WORK ORDER - Write out the entries exactly. None of the pictures should appear in the copy.

Extracted data entries:
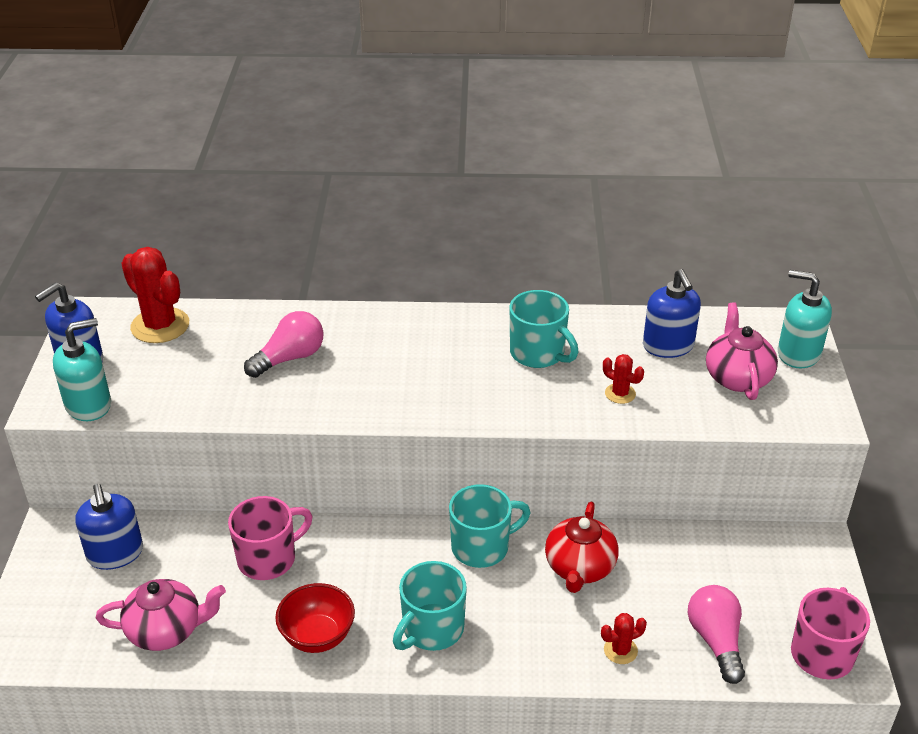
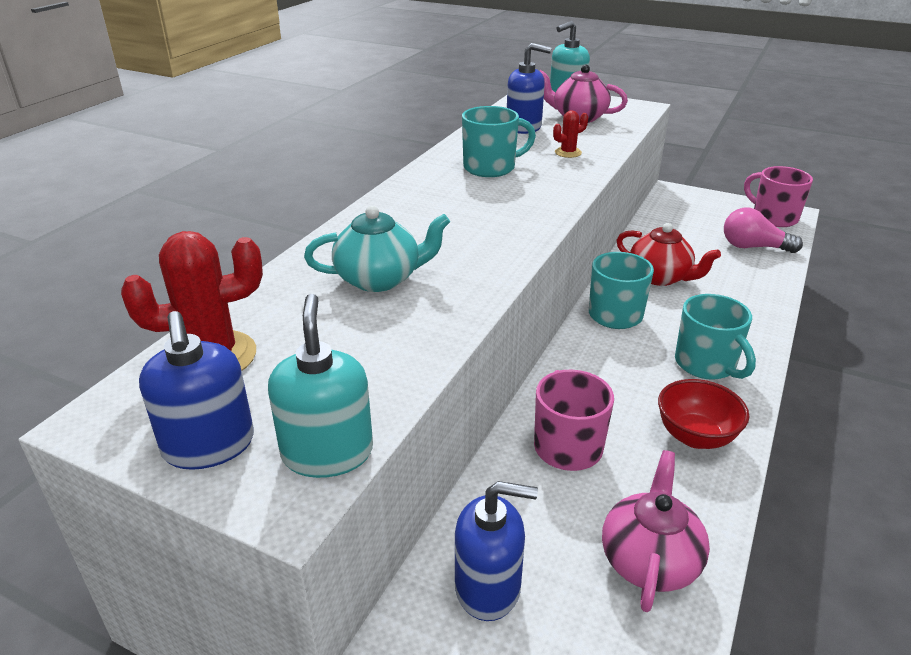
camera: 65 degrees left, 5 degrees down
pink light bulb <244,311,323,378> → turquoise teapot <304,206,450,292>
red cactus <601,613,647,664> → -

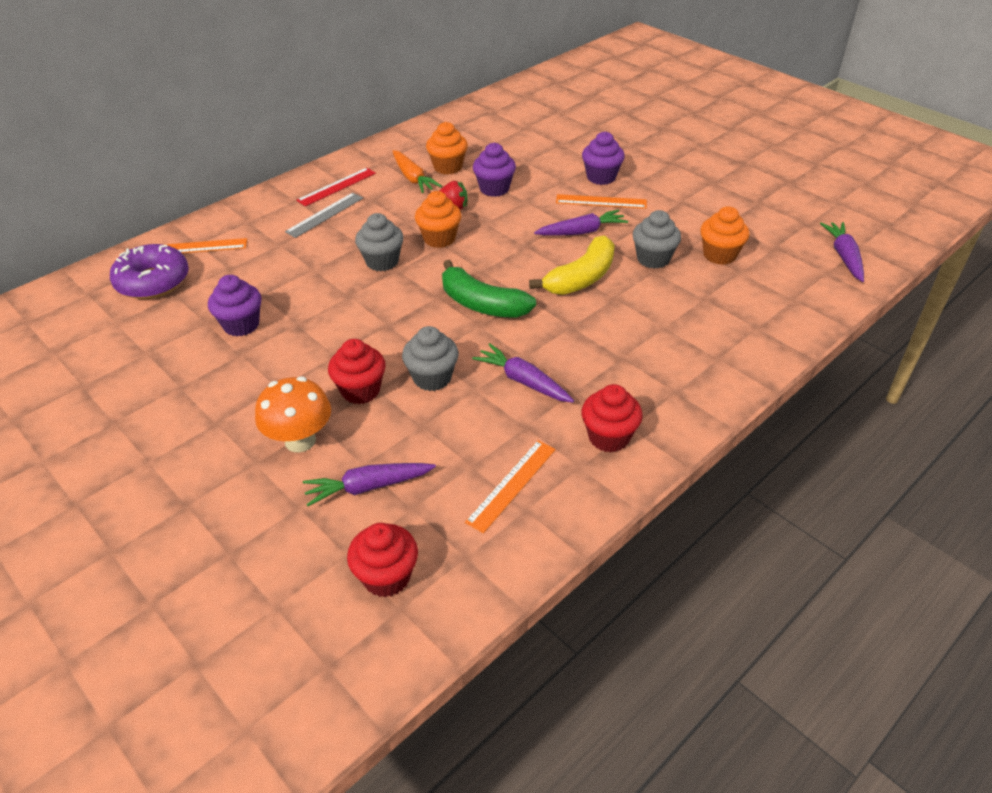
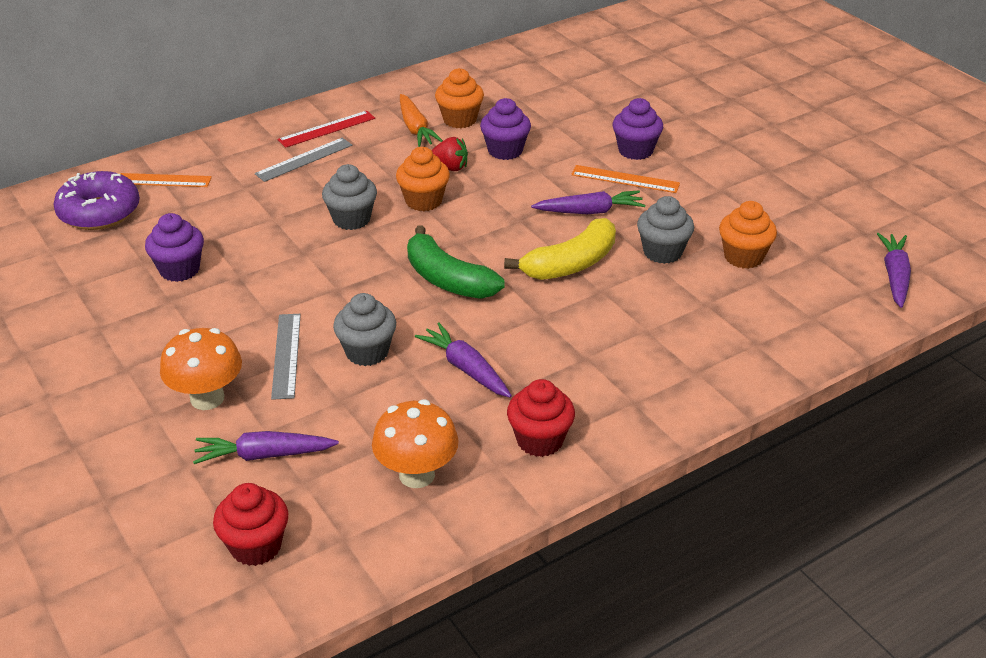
camera: 10 degrees right, 5 degrees down
red cupcake <328,339,386,404> → grey ruler <271,314,301,400>
orange ruler <465,440,556,533> → orange mushroom <372,399,459,488>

OUTPUT OF THE EXERCISE -
camera: 65 degrees left, 5 degrees down
pink light bulb <244,311,323,378> → turquoise teapot <304,206,450,292>
red cactus <601,613,647,664> → -

camera: 10 degrees right, 5 degrees down
red cupcake <328,339,386,404> → grey ruler <271,314,301,400>
orange ruler <465,440,556,533> → orange mushroom <372,399,459,488>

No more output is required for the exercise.